Segment Start: MATERIAL SHOWN
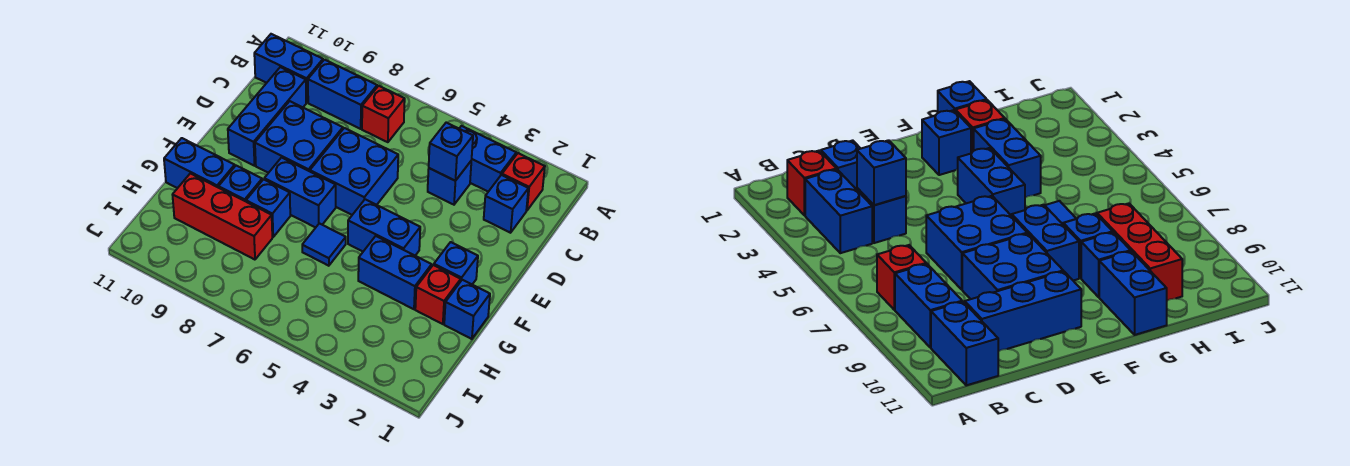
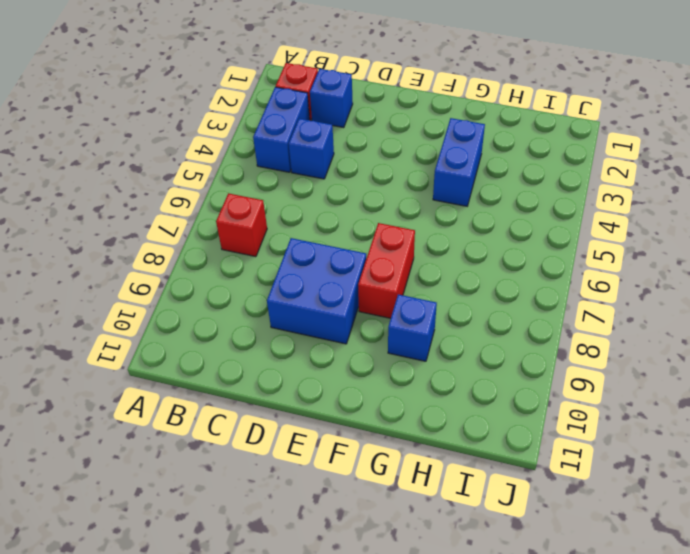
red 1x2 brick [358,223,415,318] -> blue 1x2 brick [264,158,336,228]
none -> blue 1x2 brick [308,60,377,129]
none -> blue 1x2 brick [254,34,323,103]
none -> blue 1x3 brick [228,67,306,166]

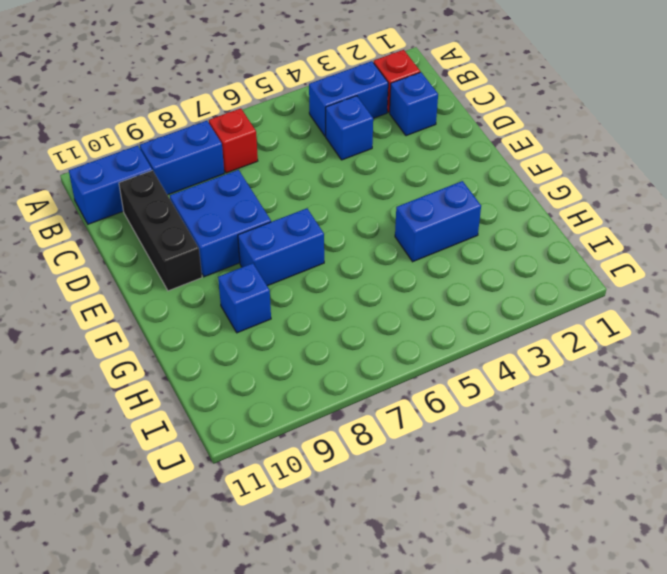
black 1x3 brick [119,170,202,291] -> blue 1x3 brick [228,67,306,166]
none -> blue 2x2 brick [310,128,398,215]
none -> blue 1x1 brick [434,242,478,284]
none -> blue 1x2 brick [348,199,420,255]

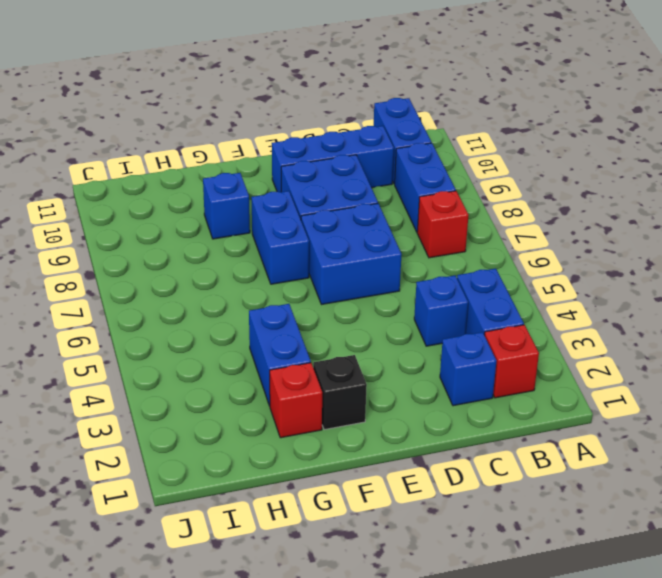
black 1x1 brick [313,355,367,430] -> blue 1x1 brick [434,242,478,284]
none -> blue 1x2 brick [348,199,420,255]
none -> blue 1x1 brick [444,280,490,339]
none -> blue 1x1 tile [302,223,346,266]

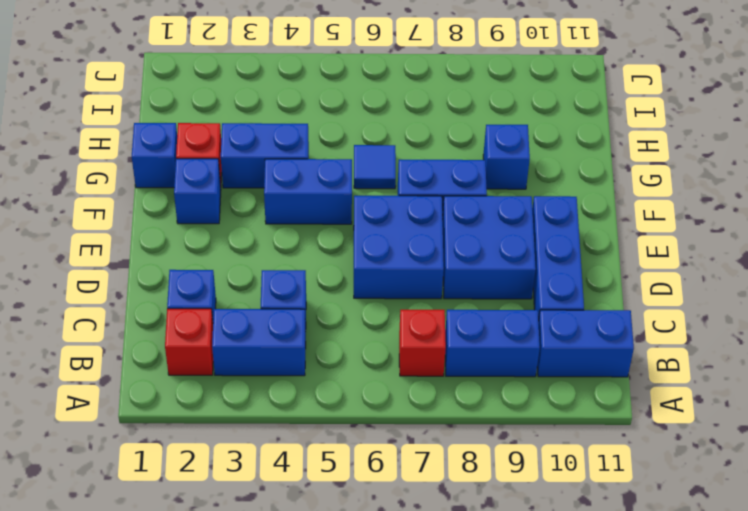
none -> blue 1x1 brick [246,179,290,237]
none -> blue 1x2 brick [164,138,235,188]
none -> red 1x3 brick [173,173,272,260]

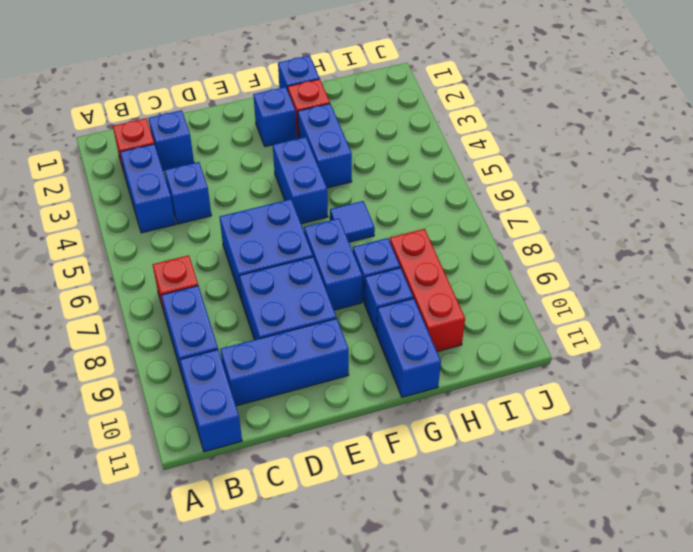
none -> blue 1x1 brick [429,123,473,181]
Segment End: MATERIAL SHOWN
Segment Start: MATERIAL SHOWN
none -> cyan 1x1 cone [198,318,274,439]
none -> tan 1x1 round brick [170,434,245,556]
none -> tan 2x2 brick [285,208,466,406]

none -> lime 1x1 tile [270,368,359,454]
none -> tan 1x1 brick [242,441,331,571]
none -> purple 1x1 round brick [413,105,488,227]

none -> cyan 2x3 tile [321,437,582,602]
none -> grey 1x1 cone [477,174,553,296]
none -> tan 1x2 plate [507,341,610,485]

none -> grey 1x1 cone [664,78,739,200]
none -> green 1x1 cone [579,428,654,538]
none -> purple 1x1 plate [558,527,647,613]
Segment End: MATERIAL SHOWN
* [AIM OF THE TASK]
Reproduce word for word, with pictures dropped, only the part of the material above that opens with the line containing "none -> blue 1x1 brick [246,179,290,237]" and closes with the line containing "none -> blue 1x1 brick [429,123,473,181]".

* [RESULT FOR THIS TASK]
none -> blue 1x1 brick [246,179,290,237]
none -> blue 1x2 brick [164,138,235,188]
none -> red 1x3 brick [173,173,272,260]

none -> blue 1x1 brick [429,123,473,181]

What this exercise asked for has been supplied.